### Aim of the task
Your answer must contain only the lines from the one containing "orange cylinder: 9 -> 10" through the end of the entries below, reproduced character for character.

### Data shown
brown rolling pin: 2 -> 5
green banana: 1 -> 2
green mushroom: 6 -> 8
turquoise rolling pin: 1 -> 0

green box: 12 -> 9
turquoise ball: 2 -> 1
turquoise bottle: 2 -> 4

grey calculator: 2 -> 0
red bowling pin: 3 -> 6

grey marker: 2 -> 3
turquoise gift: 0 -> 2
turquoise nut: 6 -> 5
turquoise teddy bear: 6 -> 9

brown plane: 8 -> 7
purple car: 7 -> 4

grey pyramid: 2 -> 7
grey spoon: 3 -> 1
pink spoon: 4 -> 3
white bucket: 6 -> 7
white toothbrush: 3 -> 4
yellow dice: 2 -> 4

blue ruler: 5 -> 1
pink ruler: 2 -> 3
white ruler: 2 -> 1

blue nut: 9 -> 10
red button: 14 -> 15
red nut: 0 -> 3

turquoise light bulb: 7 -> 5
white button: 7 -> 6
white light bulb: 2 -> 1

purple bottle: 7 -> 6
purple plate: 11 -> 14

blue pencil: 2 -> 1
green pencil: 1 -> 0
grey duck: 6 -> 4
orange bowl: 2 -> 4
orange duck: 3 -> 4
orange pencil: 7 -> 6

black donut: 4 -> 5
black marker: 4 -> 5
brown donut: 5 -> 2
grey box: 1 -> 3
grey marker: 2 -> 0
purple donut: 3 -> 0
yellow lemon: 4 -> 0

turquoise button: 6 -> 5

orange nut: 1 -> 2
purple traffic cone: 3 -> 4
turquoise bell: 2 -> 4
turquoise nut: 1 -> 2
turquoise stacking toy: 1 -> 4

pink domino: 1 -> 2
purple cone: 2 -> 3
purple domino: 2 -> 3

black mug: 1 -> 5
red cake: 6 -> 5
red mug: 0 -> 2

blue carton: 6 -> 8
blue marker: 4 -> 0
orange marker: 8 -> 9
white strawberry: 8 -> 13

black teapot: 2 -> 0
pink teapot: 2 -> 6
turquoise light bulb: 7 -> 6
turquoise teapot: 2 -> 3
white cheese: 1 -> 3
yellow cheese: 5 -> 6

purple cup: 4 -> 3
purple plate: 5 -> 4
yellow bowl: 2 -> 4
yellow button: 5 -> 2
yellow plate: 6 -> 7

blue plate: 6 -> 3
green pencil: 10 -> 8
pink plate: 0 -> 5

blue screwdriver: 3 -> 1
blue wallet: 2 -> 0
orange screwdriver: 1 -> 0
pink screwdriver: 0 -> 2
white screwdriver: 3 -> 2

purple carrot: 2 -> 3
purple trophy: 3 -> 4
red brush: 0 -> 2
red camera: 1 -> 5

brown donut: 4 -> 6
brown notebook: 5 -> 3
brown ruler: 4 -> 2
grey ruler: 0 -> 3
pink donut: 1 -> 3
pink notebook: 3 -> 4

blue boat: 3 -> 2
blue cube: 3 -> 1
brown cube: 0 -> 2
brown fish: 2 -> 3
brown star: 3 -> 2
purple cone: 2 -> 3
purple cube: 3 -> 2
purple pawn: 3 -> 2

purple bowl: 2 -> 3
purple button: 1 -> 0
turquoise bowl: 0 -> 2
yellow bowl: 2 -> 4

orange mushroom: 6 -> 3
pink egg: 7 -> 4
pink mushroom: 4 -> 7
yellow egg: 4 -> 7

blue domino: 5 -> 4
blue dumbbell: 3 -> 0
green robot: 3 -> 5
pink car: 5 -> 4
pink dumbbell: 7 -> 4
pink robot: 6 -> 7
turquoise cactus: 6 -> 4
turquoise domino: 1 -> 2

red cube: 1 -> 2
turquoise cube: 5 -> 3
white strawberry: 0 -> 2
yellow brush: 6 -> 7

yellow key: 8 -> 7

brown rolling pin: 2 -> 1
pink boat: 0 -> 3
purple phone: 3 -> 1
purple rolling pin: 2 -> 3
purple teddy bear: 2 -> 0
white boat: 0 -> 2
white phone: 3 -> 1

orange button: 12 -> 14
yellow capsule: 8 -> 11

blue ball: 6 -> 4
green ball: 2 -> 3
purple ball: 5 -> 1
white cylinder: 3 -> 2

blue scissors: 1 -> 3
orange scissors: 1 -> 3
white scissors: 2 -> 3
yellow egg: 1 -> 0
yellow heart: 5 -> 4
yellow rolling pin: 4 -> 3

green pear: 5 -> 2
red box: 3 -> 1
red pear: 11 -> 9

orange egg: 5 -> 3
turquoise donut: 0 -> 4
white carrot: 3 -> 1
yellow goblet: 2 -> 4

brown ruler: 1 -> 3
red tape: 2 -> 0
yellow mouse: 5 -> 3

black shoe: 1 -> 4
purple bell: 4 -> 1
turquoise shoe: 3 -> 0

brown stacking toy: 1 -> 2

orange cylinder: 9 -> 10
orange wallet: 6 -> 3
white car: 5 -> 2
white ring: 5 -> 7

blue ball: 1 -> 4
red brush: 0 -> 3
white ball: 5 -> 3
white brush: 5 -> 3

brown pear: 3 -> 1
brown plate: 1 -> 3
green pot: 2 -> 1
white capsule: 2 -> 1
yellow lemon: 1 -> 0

### Result for this exercise
orange cylinder: 9 -> 10
orange wallet: 6 -> 3
white car: 5 -> 2
white ring: 5 -> 7

blue ball: 1 -> 4
red brush: 0 -> 3
white ball: 5 -> 3
white brush: 5 -> 3

brown pear: 3 -> 1
brown plate: 1 -> 3
green pot: 2 -> 1
white capsule: 2 -> 1
yellow lemon: 1 -> 0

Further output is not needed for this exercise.